BEGIN DATA FOR REVIEW

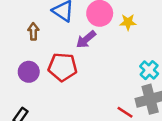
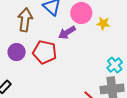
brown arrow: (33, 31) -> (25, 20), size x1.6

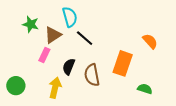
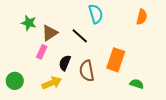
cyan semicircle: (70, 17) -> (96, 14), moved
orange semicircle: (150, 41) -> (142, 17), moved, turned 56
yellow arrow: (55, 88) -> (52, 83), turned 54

END DATA FOR REVIEW
BEGIN DATA FOR REVIEW

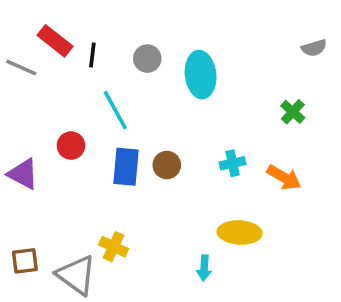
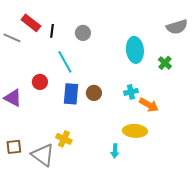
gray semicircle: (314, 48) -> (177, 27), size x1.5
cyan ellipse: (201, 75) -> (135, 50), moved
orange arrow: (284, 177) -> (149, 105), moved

END DATA FOR REVIEW
BEGIN DATA FOR REVIEW

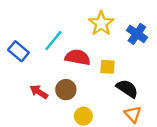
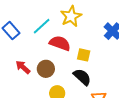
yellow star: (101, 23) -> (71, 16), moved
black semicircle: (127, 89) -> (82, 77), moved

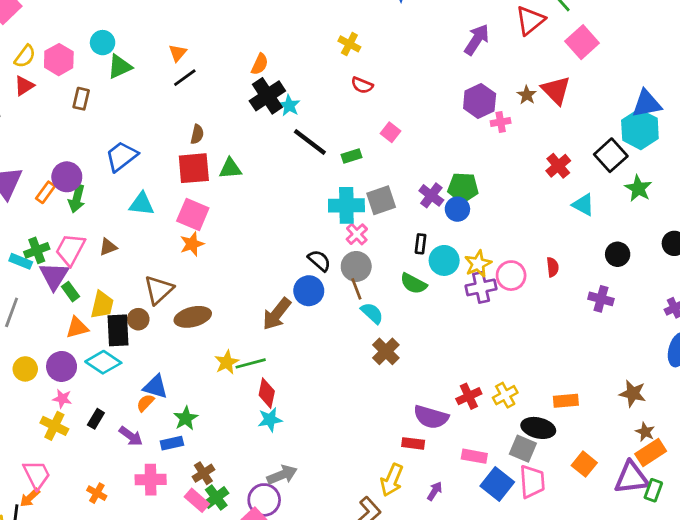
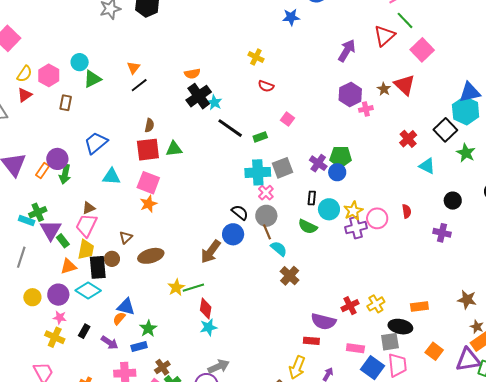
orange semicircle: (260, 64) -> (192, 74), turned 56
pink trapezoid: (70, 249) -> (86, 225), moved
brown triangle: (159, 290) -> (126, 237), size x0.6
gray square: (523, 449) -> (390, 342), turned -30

END DATA FOR REVIEW

▶ **TASK PROMPT**
Scan the records above for the word "cyan". Copy each line that has it.

▶ **RESPONSE TO THIS EXERCISE**
cyan semicircle: (70, 17) -> (96, 14), moved
cyan ellipse: (201, 75) -> (135, 50), moved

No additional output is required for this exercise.